Requirement:
What lines in the following entries hold the word "grey"? Copy each one.

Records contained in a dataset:
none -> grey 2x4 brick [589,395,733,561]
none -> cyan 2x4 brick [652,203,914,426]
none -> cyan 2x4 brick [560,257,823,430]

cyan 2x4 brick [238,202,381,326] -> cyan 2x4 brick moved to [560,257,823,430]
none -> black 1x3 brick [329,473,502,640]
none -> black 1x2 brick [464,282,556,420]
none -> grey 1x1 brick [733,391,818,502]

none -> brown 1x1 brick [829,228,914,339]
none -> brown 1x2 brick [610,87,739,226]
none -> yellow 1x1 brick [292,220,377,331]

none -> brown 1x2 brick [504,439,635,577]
--
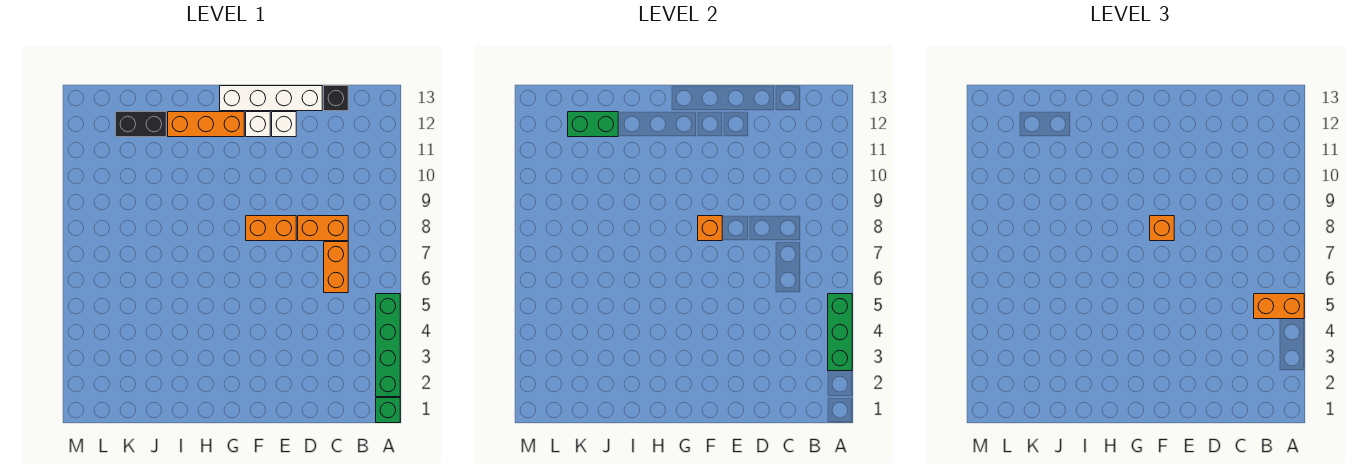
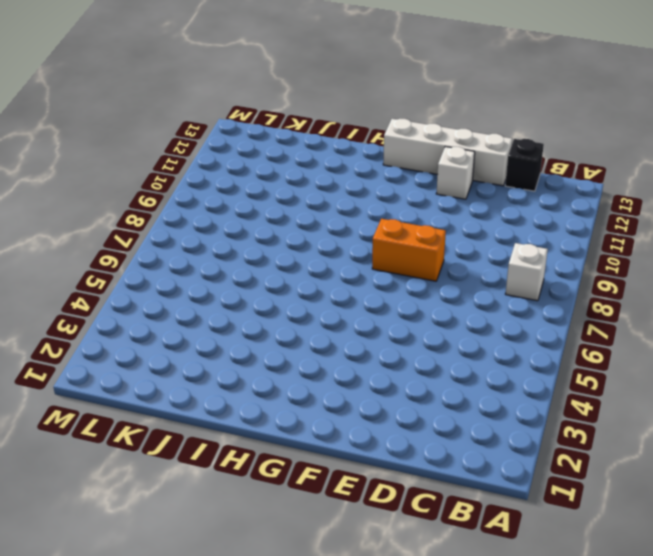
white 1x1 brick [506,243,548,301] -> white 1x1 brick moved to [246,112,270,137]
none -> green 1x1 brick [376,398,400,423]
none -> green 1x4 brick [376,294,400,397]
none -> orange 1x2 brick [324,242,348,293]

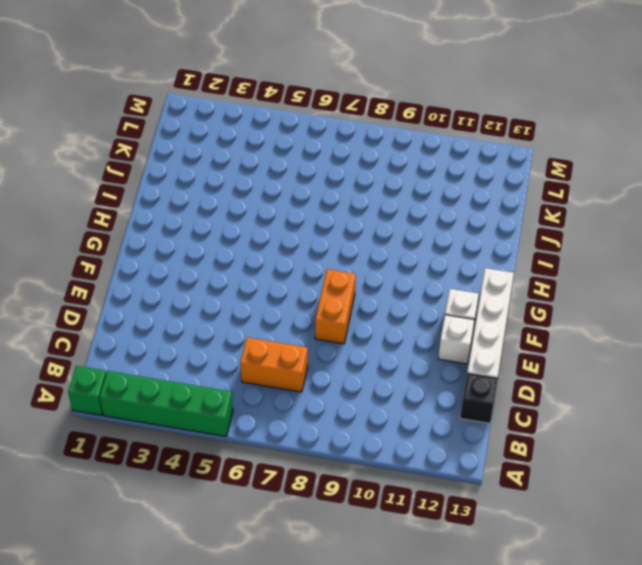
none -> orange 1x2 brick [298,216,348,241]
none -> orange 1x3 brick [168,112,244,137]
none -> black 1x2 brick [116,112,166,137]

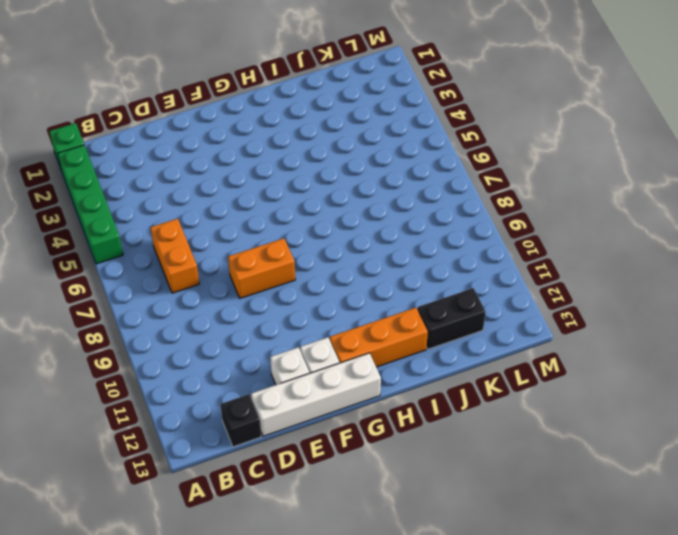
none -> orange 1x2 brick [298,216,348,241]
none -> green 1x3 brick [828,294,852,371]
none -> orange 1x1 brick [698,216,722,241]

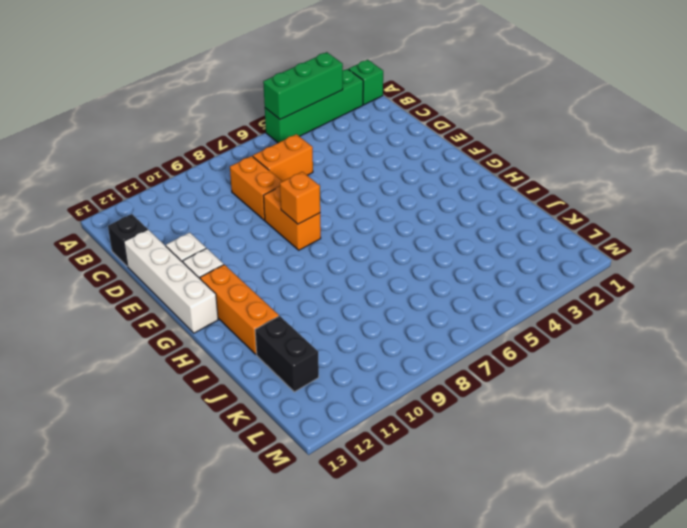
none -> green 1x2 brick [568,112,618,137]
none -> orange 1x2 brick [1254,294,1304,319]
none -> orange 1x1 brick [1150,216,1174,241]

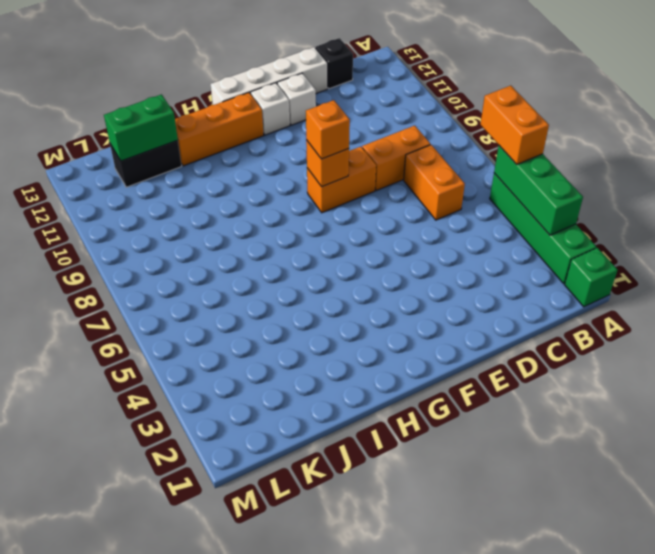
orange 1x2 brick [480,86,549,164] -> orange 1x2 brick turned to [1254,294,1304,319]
---
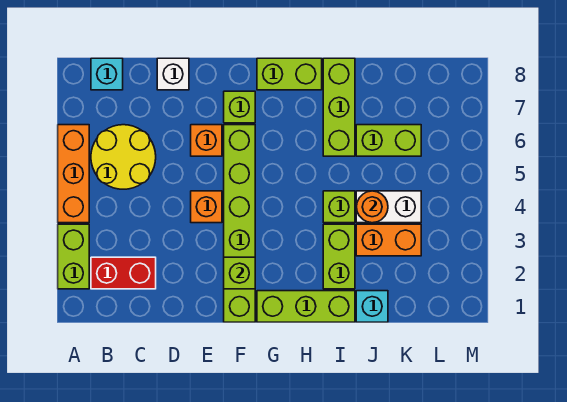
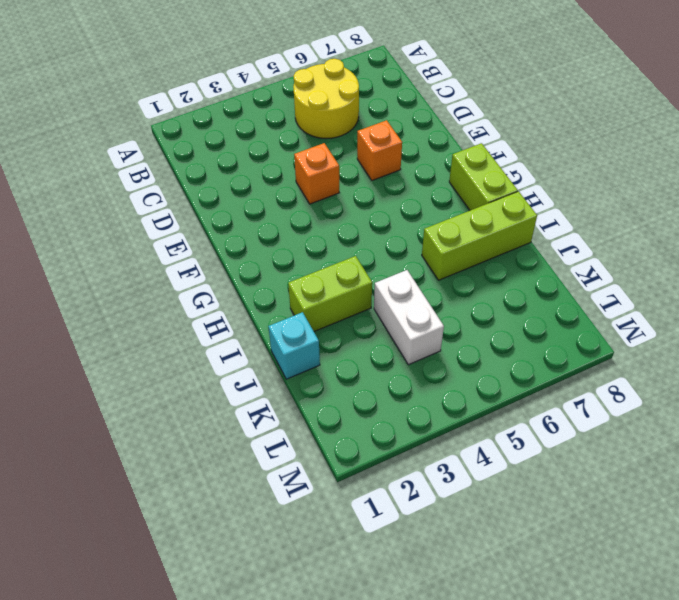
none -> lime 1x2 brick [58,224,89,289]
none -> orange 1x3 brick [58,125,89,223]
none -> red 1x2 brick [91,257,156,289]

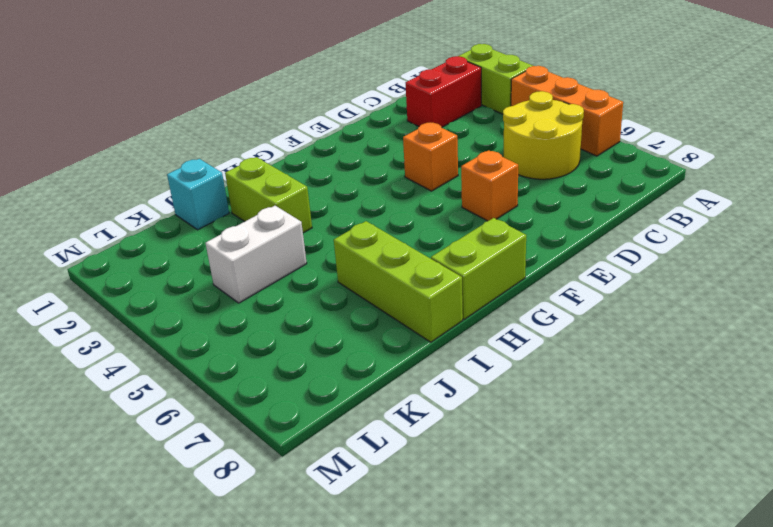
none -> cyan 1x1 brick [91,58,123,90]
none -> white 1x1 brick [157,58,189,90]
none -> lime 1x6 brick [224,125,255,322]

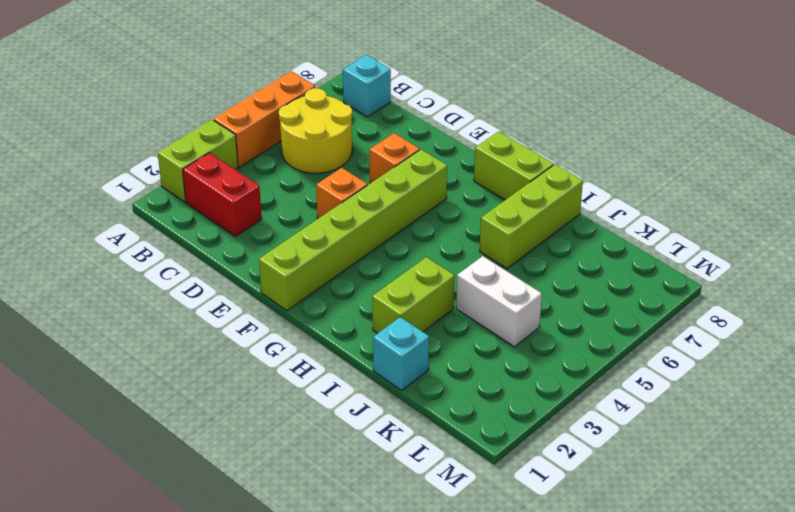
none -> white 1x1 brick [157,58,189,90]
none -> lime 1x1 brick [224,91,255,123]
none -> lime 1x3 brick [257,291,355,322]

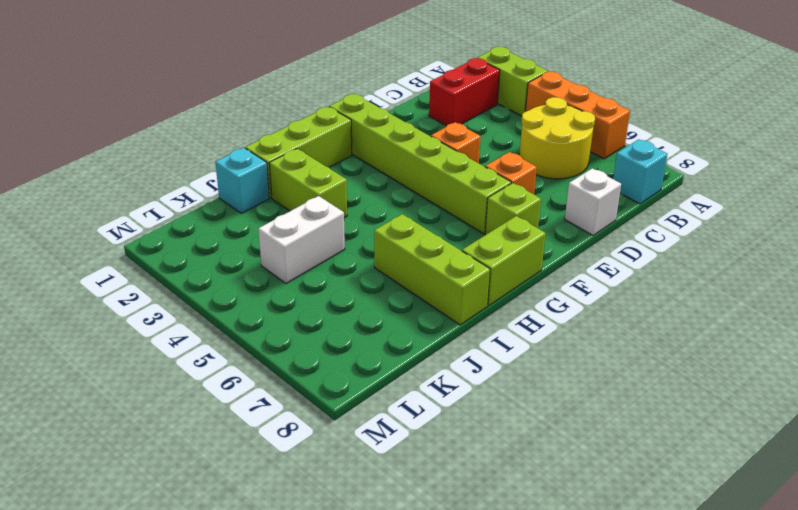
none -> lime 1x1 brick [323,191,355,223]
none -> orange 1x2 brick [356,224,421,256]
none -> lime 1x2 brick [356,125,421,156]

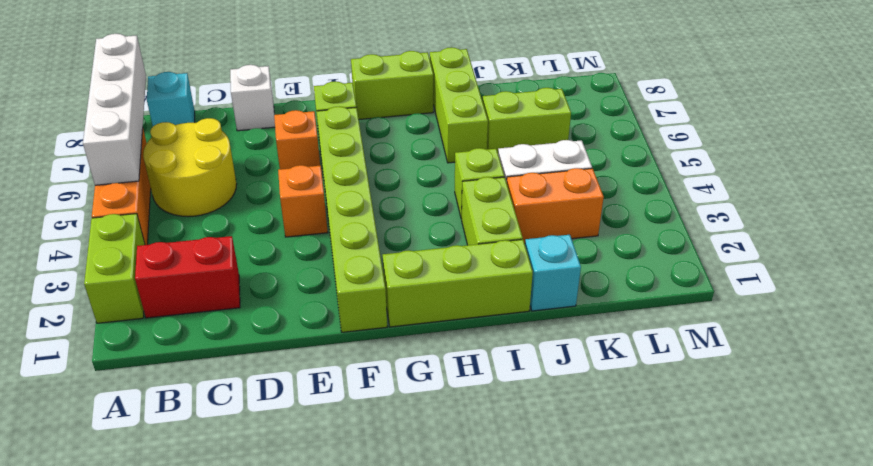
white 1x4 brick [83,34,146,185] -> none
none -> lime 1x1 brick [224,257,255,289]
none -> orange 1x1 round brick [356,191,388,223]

Finished task:
none -> grey 2x4 brick [589,395,733,561]
none -> grey 1x1 brick [733,391,818,502]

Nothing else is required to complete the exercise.